*** Opening of Records shown ***
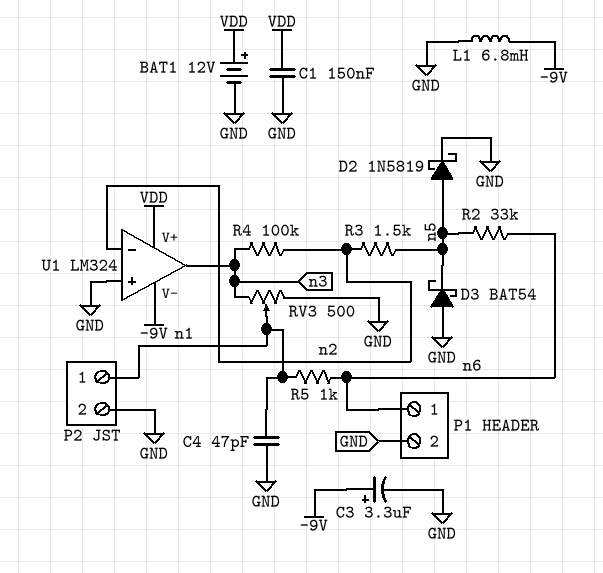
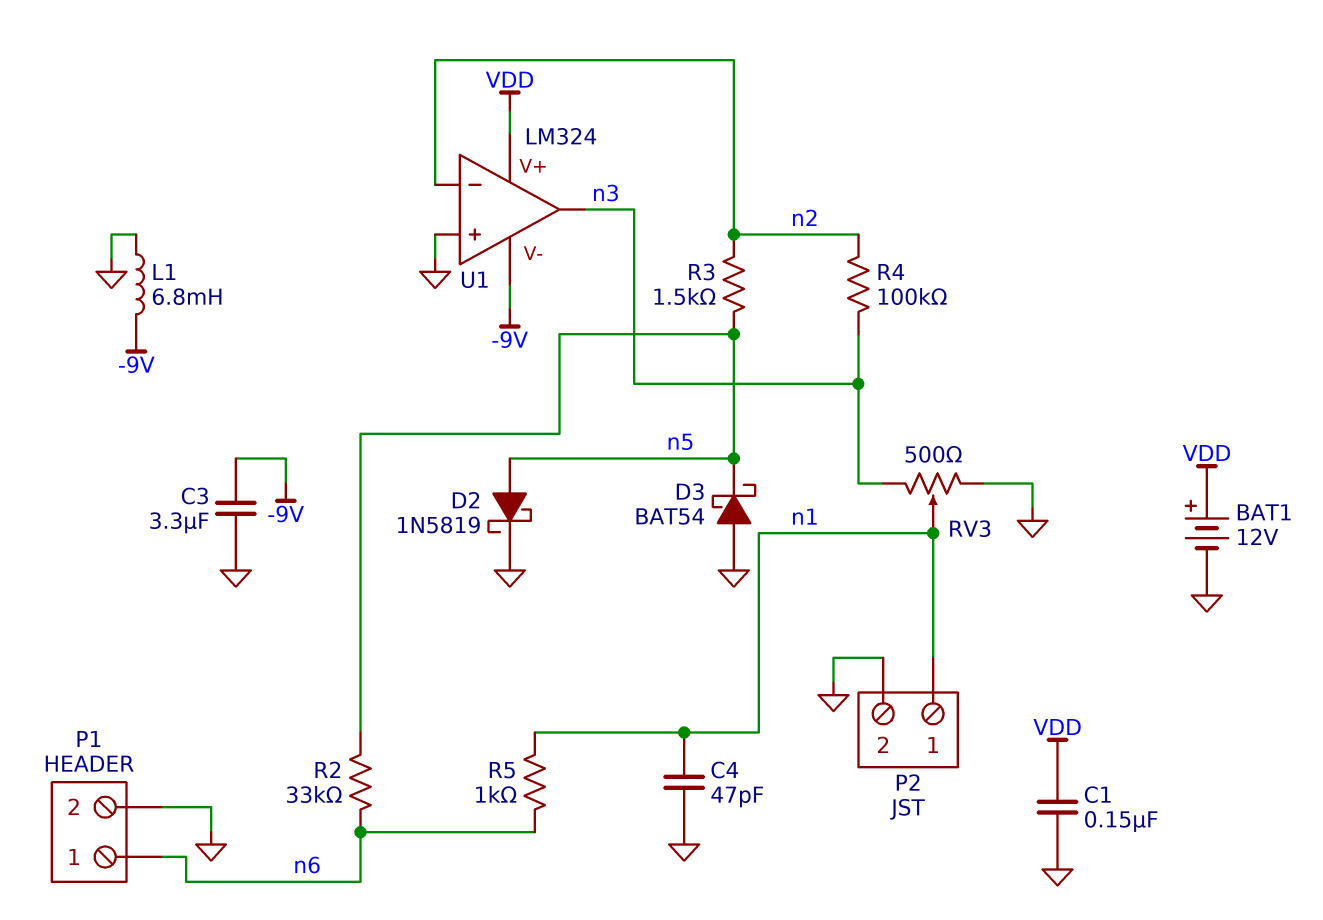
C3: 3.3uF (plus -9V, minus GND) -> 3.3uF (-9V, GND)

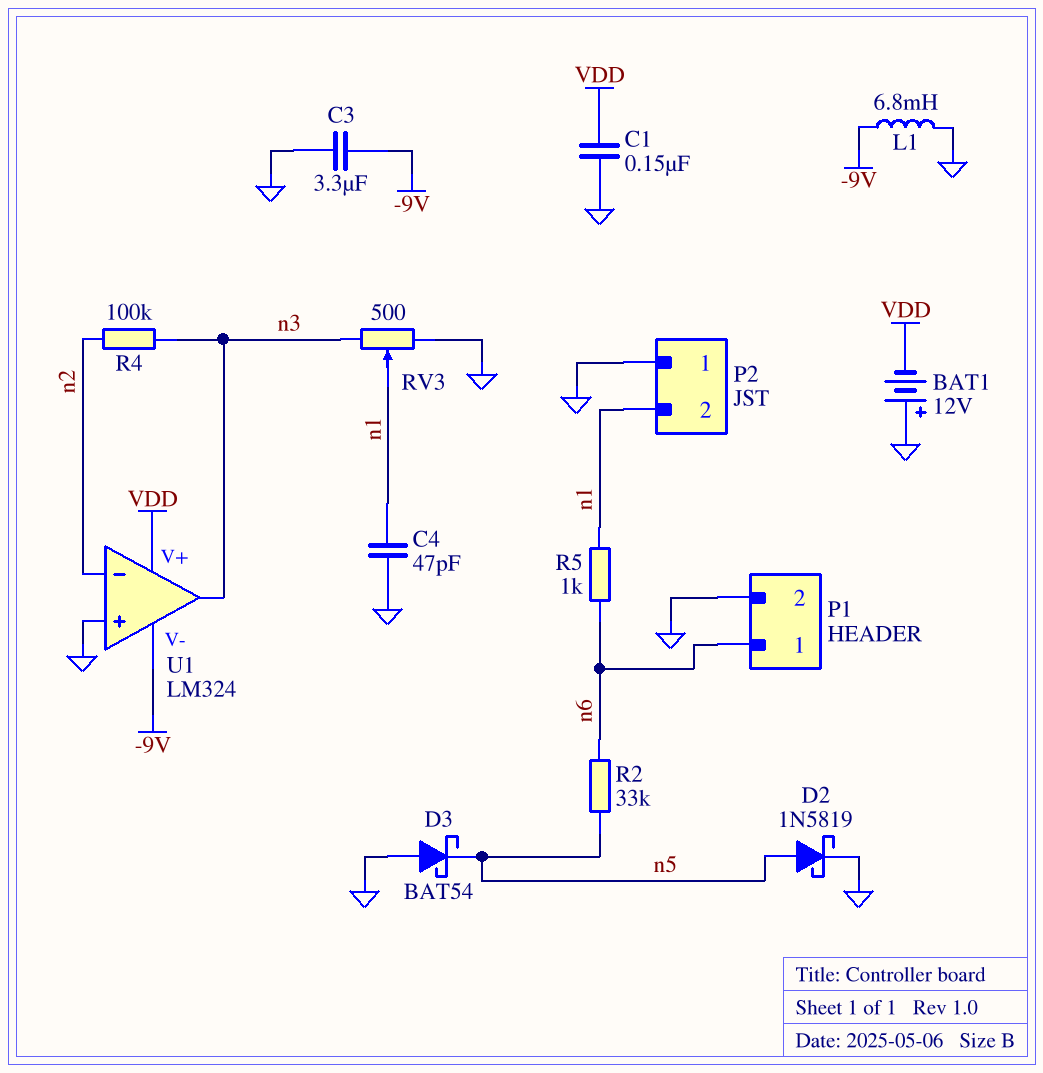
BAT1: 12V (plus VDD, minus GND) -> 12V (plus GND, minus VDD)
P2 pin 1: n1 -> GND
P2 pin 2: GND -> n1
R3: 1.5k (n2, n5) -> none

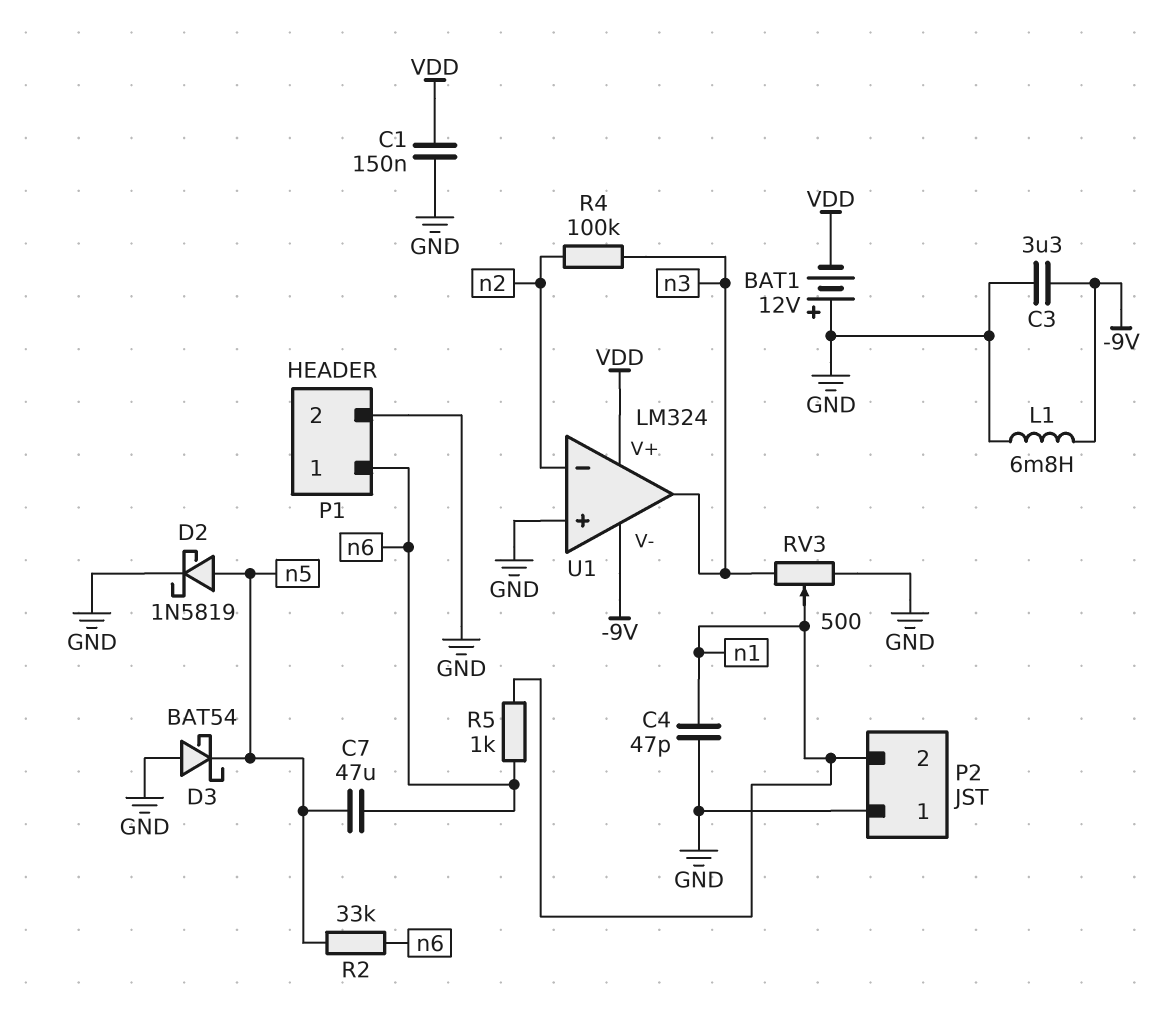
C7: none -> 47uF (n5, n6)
*** Close of Records shown ***
What is being asked:
Every record must be duplicated exactly, except for the pictures, which are left out.

Solution for this problem:
C3: 3.3uF (plus -9V, minus GND) -> 3.3uF (-9V, GND)

BAT1: 12V (plus VDD, minus GND) -> 12V (plus GND, minus VDD)
P2 pin 1: n1 -> GND
P2 pin 2: GND -> n1
R3: 1.5k (n2, n5) -> none

C7: none -> 47uF (n5, n6)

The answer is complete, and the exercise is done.